WHAT IS BEING ASKED. The whole of the data, every line, should come back exactly the same.

DATASET ENTRIES.
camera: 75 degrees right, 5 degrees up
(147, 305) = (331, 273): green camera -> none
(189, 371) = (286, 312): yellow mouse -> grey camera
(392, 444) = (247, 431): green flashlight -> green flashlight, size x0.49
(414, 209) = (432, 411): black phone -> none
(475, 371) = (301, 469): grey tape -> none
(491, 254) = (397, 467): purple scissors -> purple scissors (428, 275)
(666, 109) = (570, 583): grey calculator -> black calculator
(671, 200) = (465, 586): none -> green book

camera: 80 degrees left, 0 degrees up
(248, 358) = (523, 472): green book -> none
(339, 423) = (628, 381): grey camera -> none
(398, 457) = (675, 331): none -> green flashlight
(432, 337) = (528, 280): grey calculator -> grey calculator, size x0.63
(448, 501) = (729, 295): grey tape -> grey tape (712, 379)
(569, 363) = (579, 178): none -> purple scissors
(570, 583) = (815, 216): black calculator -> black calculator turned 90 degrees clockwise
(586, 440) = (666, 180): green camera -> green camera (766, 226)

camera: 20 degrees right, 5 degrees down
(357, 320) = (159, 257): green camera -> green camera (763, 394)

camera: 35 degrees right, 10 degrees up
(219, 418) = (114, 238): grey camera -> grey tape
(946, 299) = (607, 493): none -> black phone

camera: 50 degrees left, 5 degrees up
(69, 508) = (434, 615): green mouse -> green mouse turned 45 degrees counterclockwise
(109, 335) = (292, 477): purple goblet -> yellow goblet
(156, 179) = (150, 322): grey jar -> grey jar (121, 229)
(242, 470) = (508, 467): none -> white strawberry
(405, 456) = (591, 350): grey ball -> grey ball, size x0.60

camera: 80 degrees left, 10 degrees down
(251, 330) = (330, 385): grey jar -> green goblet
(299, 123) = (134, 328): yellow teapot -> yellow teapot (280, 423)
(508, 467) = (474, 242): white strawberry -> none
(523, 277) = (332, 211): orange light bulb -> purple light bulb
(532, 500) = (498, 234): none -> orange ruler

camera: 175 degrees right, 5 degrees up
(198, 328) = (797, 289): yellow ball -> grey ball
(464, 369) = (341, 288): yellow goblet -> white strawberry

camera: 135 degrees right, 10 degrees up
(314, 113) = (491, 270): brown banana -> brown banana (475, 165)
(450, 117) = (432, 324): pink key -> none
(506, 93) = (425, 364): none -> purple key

ANSWER SECTION.
camera: 75 degrees right, 5 degrees up
(147, 305) = (331, 273): green camera -> none
(189, 371) = (286, 312): yellow mouse -> grey camera
(392, 444) = (247, 431): green flashlight -> green flashlight, size x0.49
(414, 209) = (432, 411): black phone -> none
(475, 371) = (301, 469): grey tape -> none
(491, 254) = (397, 467): purple scissors -> purple scissors (428, 275)
(666, 109) = (570, 583): grey calculator -> black calculator
(671, 200) = (465, 586): none -> green book

camera: 80 degrees left, 0 degrees up
(248, 358) = (523, 472): green book -> none
(339, 423) = (628, 381): grey camera -> none
(398, 457) = (675, 331): none -> green flashlight
(432, 337) = (528, 280): grey calculator -> grey calculator, size x0.63
(448, 501) = (729, 295): grey tape -> grey tape (712, 379)
(569, 363) = (579, 178): none -> purple scissors
(570, 583) = (815, 216): black calculator -> black calculator turned 90 degrees clockwise
(586, 440) = (666, 180): green camera -> green camera (766, 226)

camera: 20 degrees right, 5 degrees down
(357, 320) = (159, 257): green camera -> green camera (763, 394)

camera: 35 degrees right, 10 degrees up
(219, 418) = (114, 238): grey camera -> grey tape
(946, 299) = (607, 493): none -> black phone

camera: 50 degrees left, 5 degrees up
(69, 508) = (434, 615): green mouse -> green mouse turned 45 degrees counterclockwise
(109, 335) = (292, 477): purple goblet -> yellow goblet
(156, 179) = (150, 322): grey jar -> grey jar (121, 229)
(242, 470) = (508, 467): none -> white strawberry
(405, 456) = (591, 350): grey ball -> grey ball, size x0.60

camera: 80 degrees left, 10 degrees down
(251, 330) = (330, 385): grey jar -> green goblet
(299, 123) = (134, 328): yellow teapot -> yellow teapot (280, 423)
(508, 467) = (474, 242): white strawberry -> none
(523, 277) = (332, 211): orange light bulb -> purple light bulb
(532, 500) = (498, 234): none -> orange ruler

camera: 175 degrees right, 5 degrees up
(198, 328) = (797, 289): yellow ball -> grey ball
(464, 369) = (341, 288): yellow goblet -> white strawberry

camera: 135 degrees right, 10 degrees up
(314, 113) = (491, 270): brown banana -> brown banana (475, 165)
(450, 117) = (432, 324): pink key -> none
(506, 93) = (425, 364): none -> purple key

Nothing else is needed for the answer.